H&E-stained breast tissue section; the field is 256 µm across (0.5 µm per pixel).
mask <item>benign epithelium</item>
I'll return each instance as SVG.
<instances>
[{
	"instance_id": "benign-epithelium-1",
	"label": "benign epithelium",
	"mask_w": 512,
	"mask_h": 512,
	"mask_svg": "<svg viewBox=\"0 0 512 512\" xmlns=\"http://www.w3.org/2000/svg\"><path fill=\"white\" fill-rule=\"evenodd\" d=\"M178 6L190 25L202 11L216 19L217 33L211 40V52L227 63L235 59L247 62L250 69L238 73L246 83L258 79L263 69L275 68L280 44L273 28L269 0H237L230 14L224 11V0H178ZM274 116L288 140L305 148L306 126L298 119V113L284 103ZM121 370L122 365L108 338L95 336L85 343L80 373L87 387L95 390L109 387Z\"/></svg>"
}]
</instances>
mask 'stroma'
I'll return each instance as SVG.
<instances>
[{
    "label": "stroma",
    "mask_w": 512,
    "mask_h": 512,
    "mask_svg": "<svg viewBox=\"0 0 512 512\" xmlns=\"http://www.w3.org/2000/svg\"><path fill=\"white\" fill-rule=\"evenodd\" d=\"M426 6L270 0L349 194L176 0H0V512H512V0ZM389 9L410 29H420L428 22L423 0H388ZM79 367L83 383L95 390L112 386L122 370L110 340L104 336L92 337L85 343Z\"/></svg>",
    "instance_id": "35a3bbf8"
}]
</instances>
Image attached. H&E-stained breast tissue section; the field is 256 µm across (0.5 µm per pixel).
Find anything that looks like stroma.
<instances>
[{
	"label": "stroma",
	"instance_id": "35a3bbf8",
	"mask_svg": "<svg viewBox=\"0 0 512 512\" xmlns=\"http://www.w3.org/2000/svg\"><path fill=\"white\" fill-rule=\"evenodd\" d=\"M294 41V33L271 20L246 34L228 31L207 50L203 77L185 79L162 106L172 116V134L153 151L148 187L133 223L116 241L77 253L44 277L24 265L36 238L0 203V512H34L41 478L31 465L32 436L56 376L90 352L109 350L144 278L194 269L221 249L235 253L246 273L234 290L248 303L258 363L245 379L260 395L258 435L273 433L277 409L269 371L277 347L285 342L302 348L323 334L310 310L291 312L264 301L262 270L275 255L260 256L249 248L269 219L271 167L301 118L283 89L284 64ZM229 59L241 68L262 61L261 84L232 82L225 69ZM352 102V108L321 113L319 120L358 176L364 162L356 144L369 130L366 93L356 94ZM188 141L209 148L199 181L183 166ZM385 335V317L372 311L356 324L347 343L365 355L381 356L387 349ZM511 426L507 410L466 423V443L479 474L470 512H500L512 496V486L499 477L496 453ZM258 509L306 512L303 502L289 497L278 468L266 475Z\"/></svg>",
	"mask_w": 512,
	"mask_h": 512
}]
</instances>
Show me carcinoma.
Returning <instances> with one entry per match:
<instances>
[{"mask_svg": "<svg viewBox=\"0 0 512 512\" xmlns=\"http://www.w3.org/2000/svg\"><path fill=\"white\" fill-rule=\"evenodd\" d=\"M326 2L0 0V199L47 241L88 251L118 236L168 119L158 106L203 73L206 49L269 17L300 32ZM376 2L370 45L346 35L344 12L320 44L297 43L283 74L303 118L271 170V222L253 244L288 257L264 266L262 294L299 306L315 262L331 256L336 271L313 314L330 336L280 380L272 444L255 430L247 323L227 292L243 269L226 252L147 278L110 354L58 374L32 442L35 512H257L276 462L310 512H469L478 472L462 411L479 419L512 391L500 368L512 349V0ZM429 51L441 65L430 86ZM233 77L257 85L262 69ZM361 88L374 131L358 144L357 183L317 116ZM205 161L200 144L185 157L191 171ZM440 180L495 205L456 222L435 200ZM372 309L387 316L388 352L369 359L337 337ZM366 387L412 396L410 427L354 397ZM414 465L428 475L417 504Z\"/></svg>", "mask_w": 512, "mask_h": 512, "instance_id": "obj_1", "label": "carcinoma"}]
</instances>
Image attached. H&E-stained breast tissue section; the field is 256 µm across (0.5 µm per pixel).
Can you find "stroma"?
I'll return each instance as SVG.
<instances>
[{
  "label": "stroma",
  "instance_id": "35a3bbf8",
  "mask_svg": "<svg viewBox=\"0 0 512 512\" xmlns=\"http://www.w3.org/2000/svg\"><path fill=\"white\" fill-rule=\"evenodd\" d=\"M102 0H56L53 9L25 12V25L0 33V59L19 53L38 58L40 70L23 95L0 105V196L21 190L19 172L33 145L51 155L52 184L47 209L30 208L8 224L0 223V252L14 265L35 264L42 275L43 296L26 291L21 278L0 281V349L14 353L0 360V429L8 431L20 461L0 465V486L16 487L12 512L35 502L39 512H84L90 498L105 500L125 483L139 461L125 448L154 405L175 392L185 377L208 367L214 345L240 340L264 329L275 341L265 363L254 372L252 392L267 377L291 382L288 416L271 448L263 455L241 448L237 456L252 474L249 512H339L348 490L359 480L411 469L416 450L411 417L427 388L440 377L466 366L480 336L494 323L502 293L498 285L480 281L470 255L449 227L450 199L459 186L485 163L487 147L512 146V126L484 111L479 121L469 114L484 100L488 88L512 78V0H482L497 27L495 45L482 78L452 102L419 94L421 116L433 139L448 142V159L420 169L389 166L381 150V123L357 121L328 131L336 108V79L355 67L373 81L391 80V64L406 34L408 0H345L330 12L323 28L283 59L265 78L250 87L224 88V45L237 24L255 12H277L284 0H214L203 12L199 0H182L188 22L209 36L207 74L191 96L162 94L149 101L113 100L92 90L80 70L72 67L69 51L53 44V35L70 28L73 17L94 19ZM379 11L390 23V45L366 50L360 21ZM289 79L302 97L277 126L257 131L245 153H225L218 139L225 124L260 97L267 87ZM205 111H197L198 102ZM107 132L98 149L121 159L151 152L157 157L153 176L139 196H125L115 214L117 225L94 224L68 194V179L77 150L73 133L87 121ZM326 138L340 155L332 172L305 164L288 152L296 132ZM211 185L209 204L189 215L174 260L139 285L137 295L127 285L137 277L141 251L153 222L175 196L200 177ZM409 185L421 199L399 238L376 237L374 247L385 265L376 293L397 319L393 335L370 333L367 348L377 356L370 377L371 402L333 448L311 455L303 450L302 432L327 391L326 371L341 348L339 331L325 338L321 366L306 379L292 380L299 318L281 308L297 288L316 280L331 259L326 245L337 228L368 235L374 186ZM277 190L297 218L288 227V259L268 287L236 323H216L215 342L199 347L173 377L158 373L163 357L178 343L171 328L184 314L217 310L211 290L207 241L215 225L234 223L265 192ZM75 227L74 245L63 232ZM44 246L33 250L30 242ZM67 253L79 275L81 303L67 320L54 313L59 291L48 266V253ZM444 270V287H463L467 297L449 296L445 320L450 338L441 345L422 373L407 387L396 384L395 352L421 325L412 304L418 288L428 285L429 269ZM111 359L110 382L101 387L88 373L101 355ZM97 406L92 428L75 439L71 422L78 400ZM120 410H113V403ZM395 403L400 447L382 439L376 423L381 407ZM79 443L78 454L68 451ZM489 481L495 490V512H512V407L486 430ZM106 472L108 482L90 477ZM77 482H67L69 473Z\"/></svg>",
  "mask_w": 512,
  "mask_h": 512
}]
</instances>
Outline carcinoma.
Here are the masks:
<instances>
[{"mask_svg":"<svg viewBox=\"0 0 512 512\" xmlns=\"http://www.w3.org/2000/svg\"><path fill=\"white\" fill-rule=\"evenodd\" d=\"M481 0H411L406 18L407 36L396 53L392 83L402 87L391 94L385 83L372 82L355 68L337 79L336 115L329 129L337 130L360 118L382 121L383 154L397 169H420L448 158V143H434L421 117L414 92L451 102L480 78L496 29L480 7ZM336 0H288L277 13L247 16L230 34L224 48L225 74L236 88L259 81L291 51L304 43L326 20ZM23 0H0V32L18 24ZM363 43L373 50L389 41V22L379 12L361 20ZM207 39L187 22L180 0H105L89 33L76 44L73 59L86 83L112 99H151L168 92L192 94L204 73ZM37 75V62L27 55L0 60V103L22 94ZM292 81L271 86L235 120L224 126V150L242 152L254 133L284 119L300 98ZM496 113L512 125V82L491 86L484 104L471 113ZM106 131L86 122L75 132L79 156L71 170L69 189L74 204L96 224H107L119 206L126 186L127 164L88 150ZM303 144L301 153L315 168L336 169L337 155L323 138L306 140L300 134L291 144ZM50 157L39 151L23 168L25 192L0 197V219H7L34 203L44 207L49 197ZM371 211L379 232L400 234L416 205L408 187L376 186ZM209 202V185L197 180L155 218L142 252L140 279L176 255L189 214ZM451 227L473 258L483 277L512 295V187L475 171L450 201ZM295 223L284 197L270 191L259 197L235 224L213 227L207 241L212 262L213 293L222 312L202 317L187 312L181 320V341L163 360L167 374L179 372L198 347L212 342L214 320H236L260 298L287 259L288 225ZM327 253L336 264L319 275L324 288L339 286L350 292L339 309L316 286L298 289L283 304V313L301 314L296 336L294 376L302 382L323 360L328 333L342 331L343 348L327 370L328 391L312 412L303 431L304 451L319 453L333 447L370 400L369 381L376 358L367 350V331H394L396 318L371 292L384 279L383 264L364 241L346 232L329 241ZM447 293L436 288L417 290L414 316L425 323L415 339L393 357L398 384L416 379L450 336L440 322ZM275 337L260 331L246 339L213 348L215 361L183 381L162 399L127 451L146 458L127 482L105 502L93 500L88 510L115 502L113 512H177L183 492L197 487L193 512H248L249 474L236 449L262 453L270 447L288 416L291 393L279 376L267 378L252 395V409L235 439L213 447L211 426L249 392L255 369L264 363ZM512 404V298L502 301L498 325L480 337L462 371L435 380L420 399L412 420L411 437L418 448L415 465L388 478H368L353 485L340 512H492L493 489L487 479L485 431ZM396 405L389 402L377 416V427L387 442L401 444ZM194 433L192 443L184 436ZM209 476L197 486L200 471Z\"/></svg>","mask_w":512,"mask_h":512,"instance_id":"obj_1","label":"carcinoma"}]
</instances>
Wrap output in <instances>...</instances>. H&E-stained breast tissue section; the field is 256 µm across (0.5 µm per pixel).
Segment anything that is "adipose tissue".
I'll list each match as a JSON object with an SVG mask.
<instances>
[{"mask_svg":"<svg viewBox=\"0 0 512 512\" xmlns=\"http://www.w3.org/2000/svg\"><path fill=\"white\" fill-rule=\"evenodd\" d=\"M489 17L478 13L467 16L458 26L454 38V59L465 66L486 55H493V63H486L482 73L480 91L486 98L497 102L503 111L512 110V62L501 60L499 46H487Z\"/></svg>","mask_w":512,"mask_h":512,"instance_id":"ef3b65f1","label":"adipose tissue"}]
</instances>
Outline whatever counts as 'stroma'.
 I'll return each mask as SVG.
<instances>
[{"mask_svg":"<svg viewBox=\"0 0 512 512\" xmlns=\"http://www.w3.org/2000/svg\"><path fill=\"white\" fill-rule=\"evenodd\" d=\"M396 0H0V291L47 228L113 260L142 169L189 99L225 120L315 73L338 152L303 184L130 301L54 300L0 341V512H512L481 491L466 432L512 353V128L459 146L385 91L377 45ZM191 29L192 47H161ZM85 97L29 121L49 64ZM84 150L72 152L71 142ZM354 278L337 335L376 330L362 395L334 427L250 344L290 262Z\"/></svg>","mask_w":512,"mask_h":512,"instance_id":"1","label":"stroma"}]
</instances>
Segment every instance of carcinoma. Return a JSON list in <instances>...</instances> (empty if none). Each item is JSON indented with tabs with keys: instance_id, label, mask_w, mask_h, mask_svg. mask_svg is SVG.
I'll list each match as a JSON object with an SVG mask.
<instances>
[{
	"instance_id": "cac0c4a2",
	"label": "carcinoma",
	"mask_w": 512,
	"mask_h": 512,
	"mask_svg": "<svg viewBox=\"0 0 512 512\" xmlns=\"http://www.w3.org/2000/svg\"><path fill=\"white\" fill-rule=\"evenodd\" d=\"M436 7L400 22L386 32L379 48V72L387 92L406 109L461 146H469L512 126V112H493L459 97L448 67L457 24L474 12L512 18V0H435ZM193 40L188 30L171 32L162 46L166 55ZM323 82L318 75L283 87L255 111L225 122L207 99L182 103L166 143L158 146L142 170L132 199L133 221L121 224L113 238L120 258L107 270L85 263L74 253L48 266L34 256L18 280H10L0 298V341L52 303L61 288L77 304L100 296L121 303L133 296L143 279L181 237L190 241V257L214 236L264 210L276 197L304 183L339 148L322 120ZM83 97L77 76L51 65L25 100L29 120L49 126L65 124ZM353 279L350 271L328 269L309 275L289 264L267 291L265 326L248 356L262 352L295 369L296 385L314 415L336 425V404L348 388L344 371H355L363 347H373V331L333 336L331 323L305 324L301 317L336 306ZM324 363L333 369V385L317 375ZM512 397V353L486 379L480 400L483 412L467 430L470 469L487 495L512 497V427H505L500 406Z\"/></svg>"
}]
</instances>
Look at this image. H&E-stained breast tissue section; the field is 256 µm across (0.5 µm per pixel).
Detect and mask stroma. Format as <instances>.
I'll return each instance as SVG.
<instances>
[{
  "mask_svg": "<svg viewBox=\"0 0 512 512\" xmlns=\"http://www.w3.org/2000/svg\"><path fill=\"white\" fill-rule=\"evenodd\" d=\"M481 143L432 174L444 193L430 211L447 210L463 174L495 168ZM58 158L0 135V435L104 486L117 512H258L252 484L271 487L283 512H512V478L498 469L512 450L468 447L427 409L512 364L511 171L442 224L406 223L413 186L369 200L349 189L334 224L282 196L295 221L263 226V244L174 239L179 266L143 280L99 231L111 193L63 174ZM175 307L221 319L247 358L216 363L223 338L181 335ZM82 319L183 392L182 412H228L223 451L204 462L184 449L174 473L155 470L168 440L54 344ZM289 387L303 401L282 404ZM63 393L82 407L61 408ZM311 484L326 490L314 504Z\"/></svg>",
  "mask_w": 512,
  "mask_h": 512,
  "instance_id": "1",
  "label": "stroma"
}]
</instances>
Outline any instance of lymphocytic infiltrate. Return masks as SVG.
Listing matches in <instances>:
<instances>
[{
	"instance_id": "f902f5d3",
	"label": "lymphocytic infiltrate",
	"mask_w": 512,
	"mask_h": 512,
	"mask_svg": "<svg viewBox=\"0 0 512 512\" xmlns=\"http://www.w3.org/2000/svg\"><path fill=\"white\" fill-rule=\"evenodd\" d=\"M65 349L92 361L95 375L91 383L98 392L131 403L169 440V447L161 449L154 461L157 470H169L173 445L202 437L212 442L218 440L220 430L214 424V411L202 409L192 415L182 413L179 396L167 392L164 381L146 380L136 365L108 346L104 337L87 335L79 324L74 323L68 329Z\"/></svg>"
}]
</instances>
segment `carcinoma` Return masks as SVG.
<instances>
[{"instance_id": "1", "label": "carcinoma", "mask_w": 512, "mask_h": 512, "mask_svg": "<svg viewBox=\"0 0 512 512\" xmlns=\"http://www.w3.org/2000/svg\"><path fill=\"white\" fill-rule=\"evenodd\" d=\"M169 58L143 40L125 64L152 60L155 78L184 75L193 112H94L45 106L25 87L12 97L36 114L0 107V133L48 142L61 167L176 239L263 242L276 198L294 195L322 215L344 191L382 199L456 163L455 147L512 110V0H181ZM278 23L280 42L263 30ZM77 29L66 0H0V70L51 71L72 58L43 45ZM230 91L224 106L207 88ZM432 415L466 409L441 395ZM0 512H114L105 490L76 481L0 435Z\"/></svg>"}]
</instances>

########################################

Job:
Which lines include the word "that"? Copy every one of them.

Answer:
Find anything that looks like stroma.
Segment anything that is "adipose tissue".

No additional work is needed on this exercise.